Filter this listing down to the lines that contain the word "blue", and copy them.

▶ _Dataset section_
****************************************

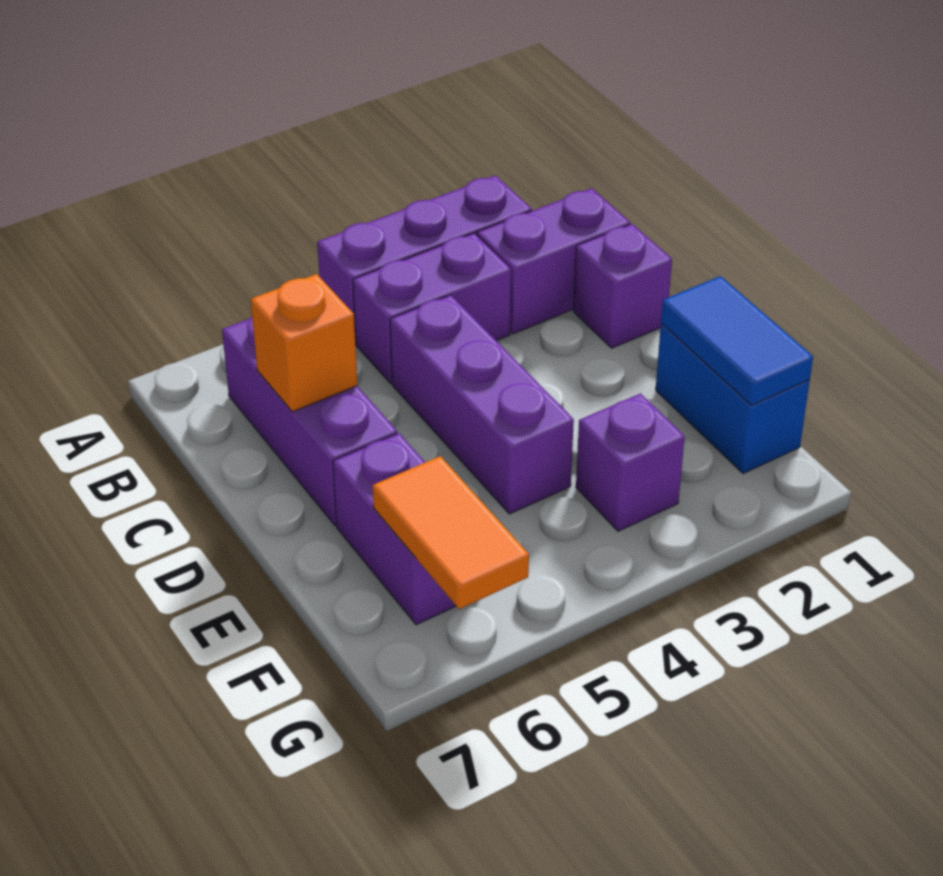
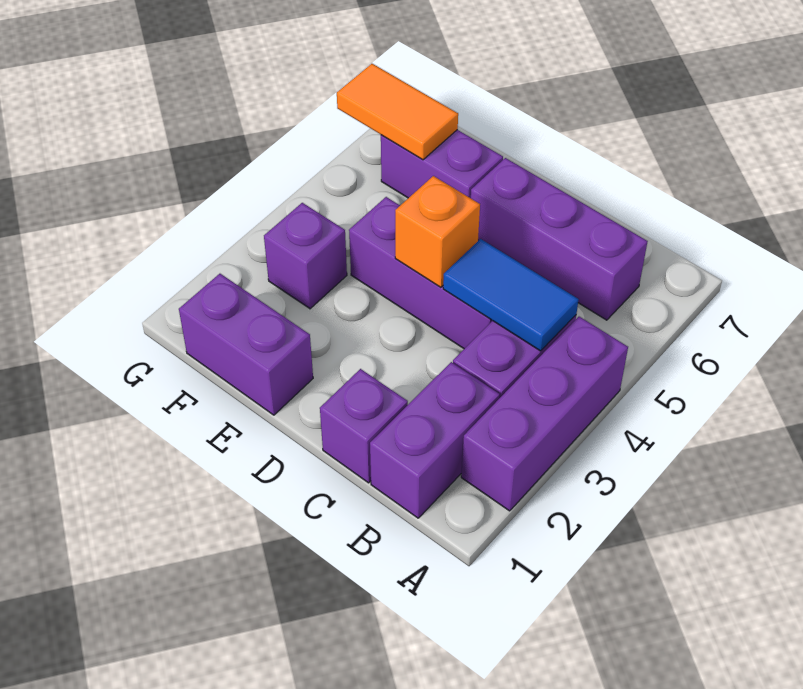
orange brick C6 level 2 -> orange brick D4 level 2
blue brick E1:F1 level 1 -> purple brick E1:F1 level 1
blue tile E1:F1 level 2 -> blue tile B4:C4 level 2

****************************************

▶ _Exercise output_
blue brick E1:F1 level 1 -> purple brick E1:F1 level 1
blue tile E1:F1 level 2 -> blue tile B4:C4 level 2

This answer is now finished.